■ Material provided

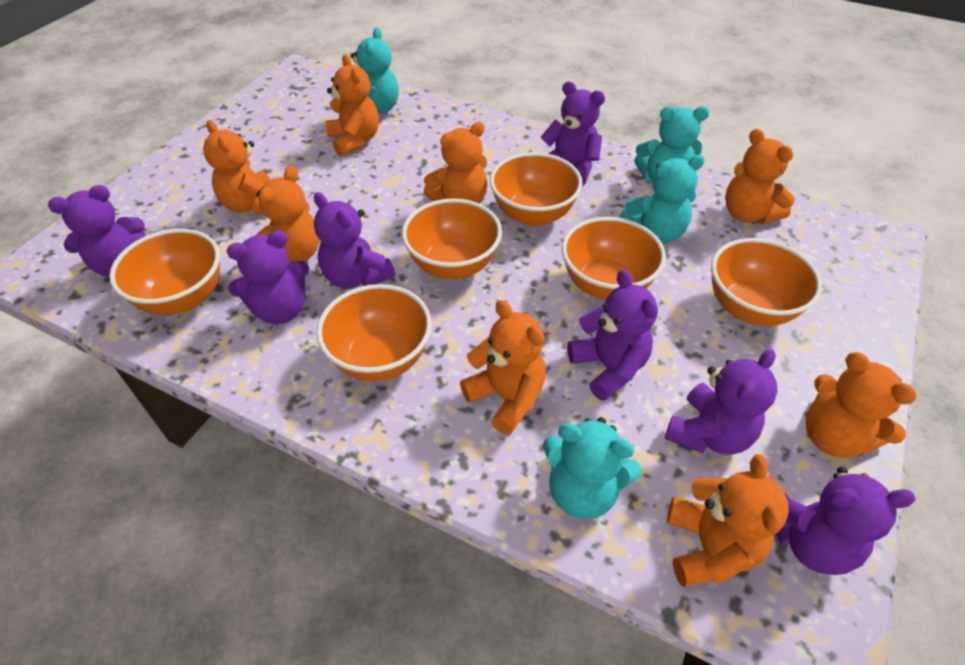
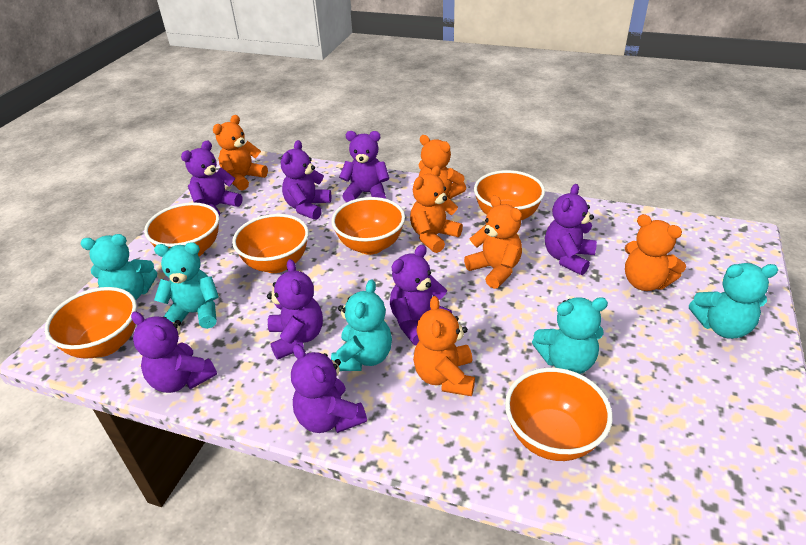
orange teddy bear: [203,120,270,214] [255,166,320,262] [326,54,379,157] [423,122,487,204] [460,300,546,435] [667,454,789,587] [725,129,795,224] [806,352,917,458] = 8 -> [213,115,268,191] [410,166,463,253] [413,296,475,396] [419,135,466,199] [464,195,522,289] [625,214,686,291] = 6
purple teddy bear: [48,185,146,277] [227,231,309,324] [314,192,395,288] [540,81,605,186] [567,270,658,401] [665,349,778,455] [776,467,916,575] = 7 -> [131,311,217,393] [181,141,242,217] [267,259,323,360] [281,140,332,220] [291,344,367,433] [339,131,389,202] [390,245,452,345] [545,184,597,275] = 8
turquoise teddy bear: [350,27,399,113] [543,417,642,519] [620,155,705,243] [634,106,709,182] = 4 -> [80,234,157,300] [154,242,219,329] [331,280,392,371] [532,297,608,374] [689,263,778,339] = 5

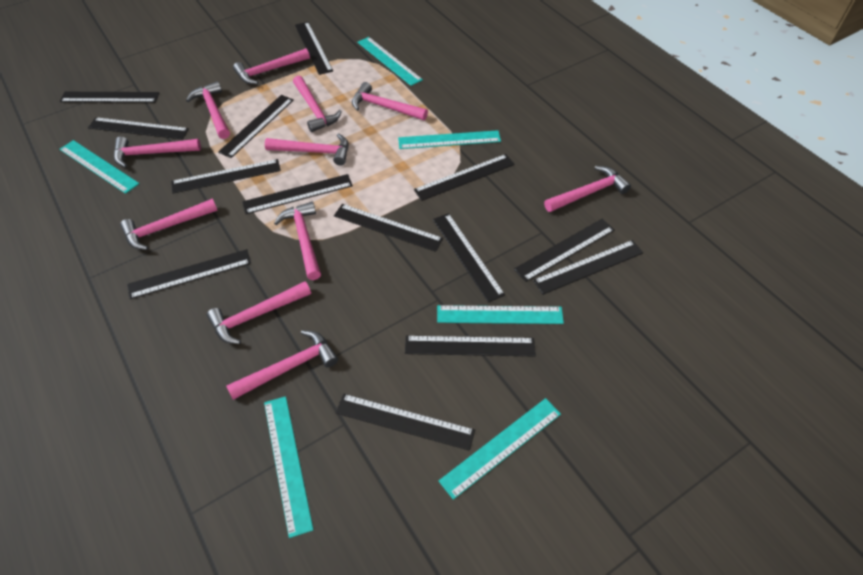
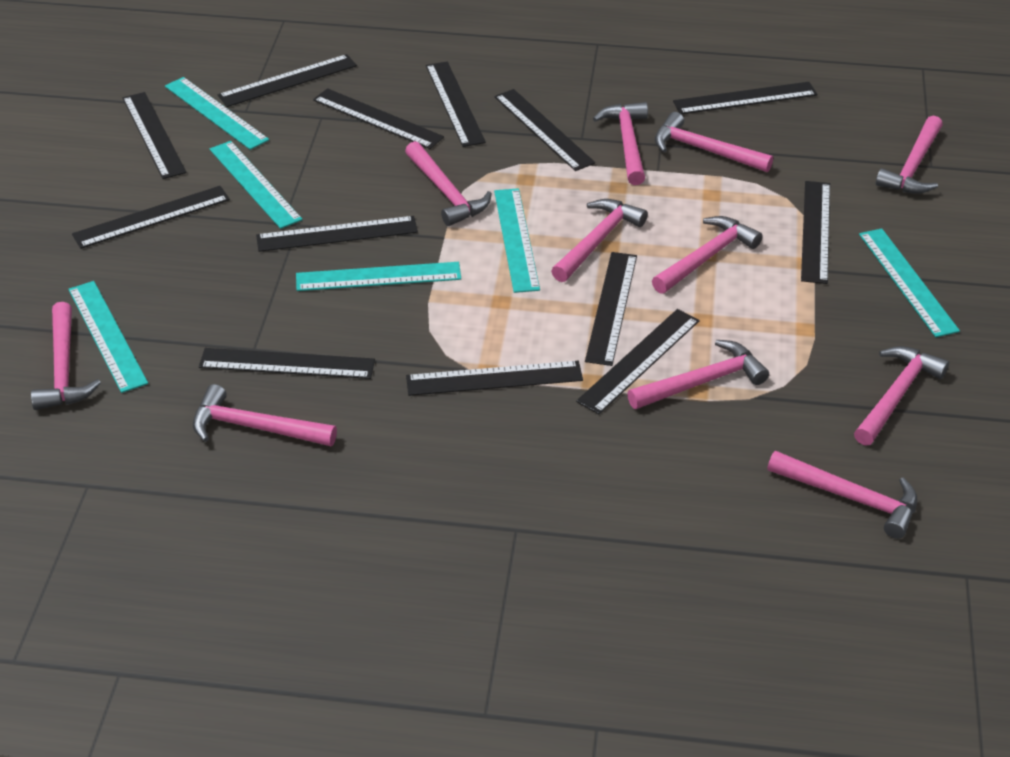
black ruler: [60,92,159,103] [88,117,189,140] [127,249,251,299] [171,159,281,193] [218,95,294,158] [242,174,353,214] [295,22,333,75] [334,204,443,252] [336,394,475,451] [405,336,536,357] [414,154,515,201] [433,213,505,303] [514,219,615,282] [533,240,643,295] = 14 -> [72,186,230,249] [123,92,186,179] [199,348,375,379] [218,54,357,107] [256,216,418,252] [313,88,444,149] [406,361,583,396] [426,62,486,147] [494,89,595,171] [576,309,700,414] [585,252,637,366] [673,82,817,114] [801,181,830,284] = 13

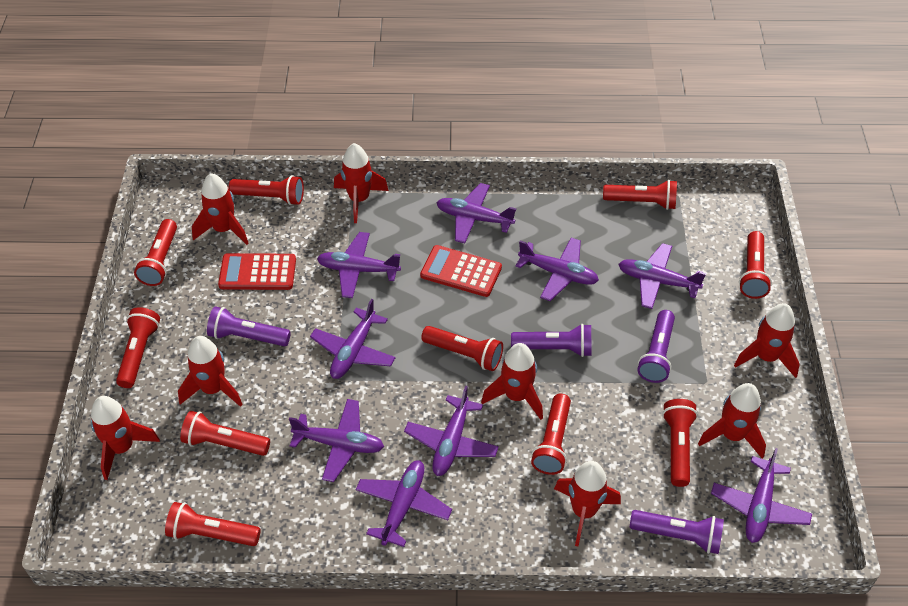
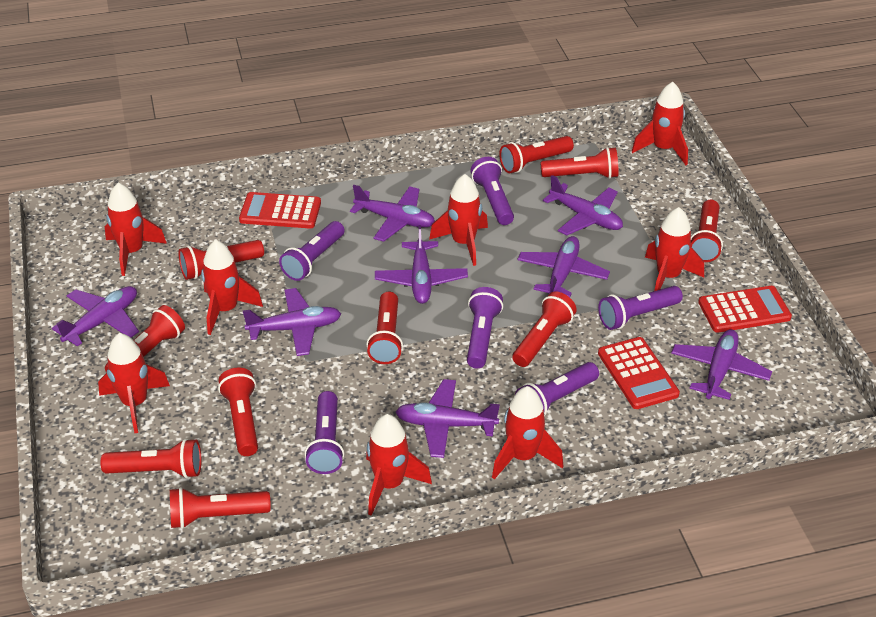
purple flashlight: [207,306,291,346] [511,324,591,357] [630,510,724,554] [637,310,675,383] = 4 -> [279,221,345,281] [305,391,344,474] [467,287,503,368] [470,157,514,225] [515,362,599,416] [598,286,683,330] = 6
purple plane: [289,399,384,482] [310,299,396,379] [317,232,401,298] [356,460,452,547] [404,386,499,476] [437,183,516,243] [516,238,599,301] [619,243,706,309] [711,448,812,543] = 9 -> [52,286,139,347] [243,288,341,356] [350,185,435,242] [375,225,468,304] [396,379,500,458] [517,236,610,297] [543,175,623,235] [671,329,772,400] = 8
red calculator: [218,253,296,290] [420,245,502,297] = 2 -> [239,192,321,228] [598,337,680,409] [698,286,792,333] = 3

■ Work required
Only these are to be transcribed: the line with "purple plane: [289,399,384,482]" and every line after it through the last line of the entries, each exactly.

■ Task response
purple plane: [289,399,384,482] [310,299,396,379] [317,232,401,298] [356,460,452,547] [404,386,499,476] [437,183,516,243] [516,238,599,301] [619,243,706,309] [711,448,812,543] = 9 -> [52,286,139,347] [243,288,341,356] [350,185,435,242] [375,225,468,304] [396,379,500,458] [517,236,610,297] [543,175,623,235] [671,329,772,400] = 8
red calculator: [218,253,296,290] [420,245,502,297] = 2 -> [239,192,321,228] [598,337,680,409] [698,286,792,333] = 3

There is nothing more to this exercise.